EXERCISE DIRECTIONS.
Scan the lines below; pull out those with "brush".

DATA SUPPLIED.
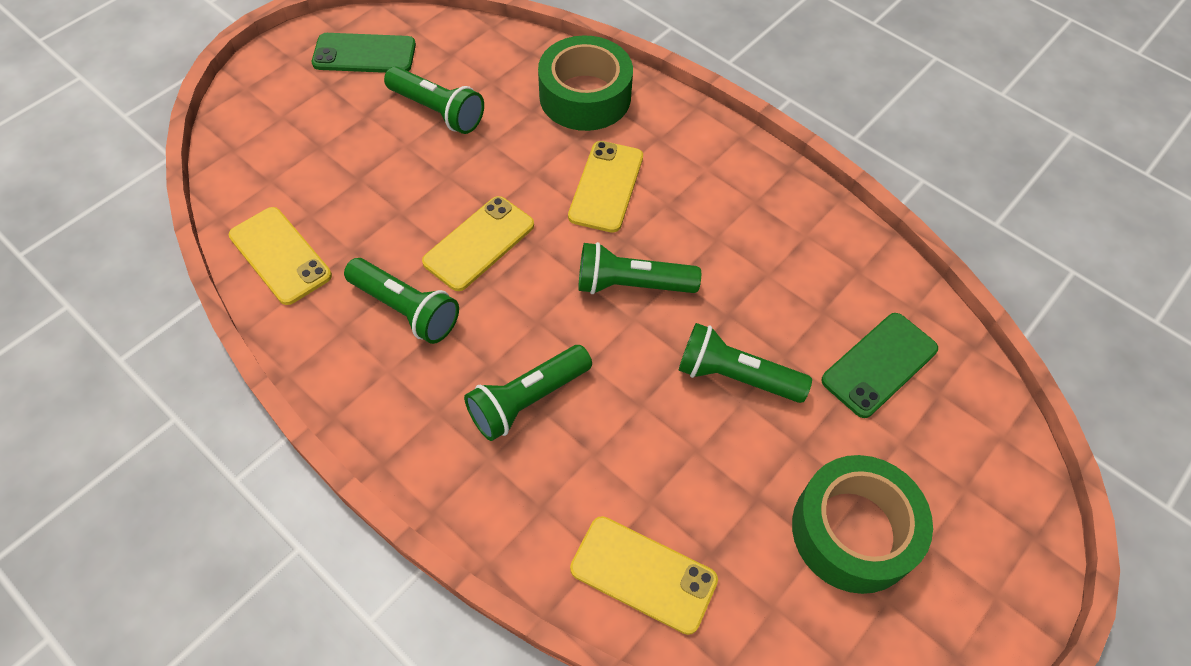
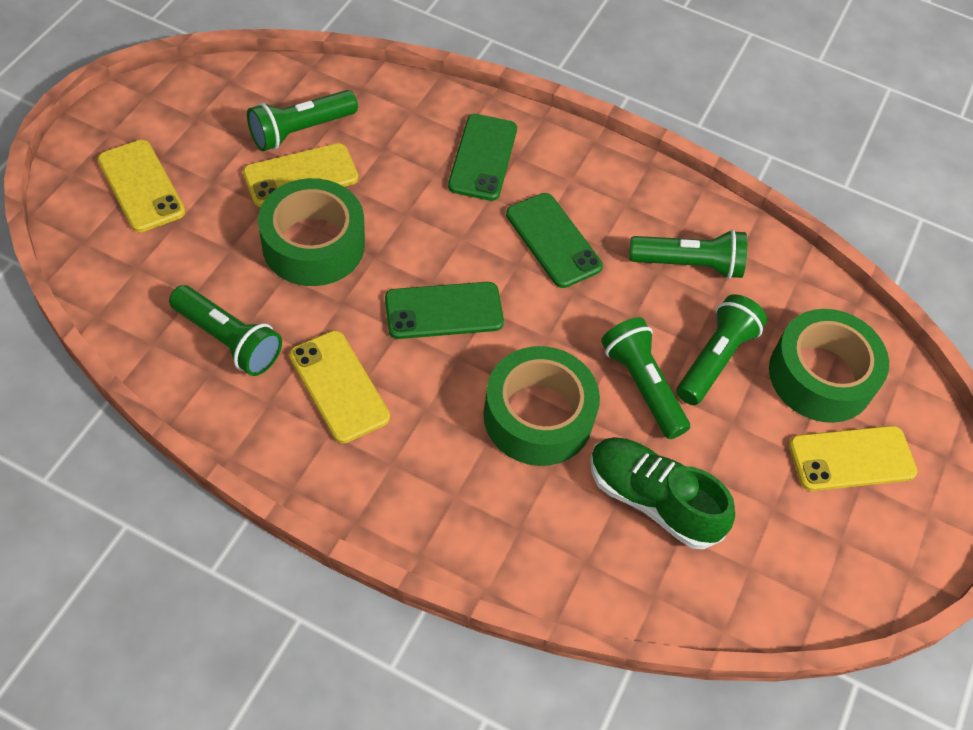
green phone: 2 -> 3
green shoe: 0 -> 1
green tape: 2 -> 3

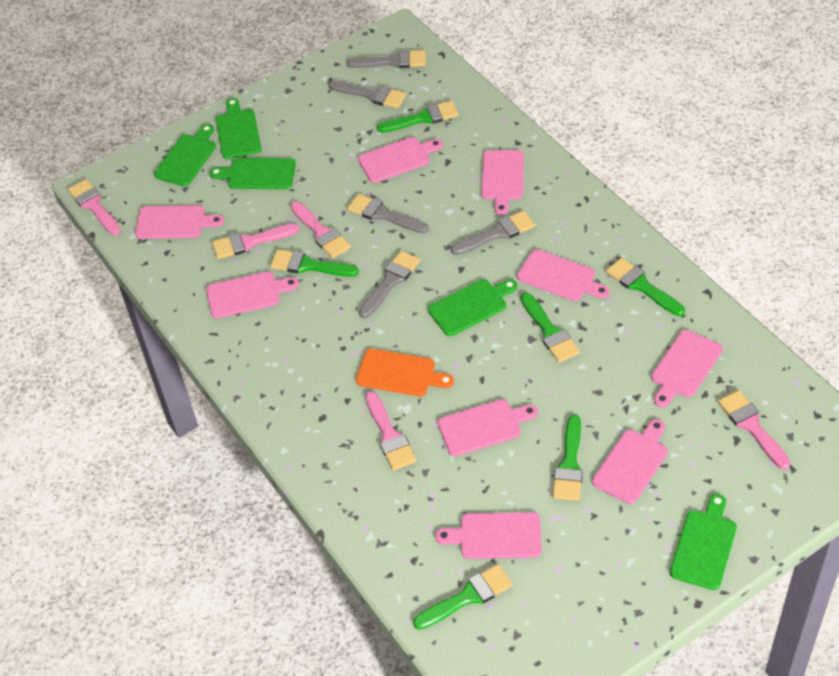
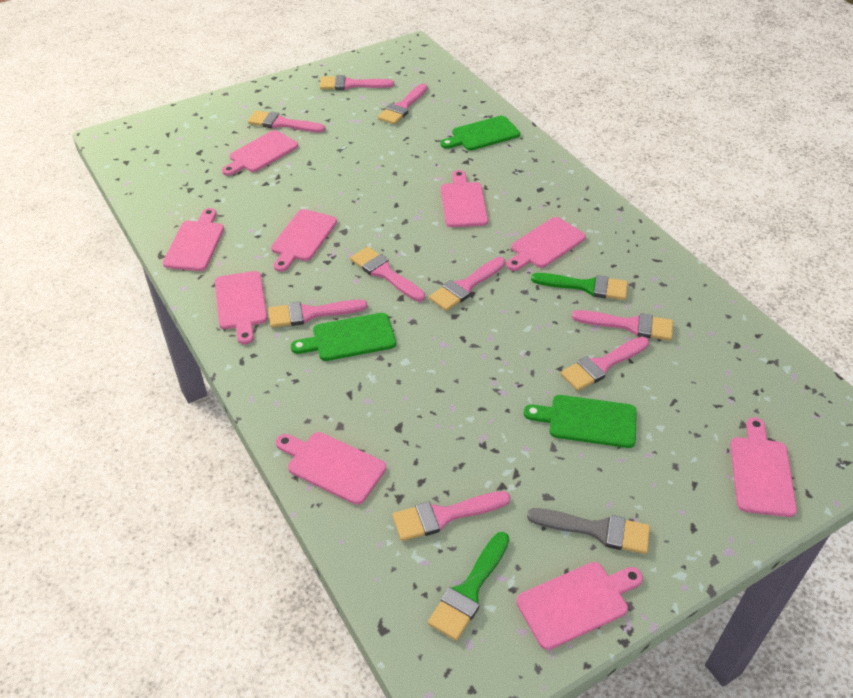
green brush: 6 -> 2
green cutting board: 5 -> 3
grey brush: 5 -> 1
orange cutting board: 1 -> 0
pink brush: 5 -> 9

THE ANSWER.
green brush: 6 -> 2
grey brush: 5 -> 1
pink brush: 5 -> 9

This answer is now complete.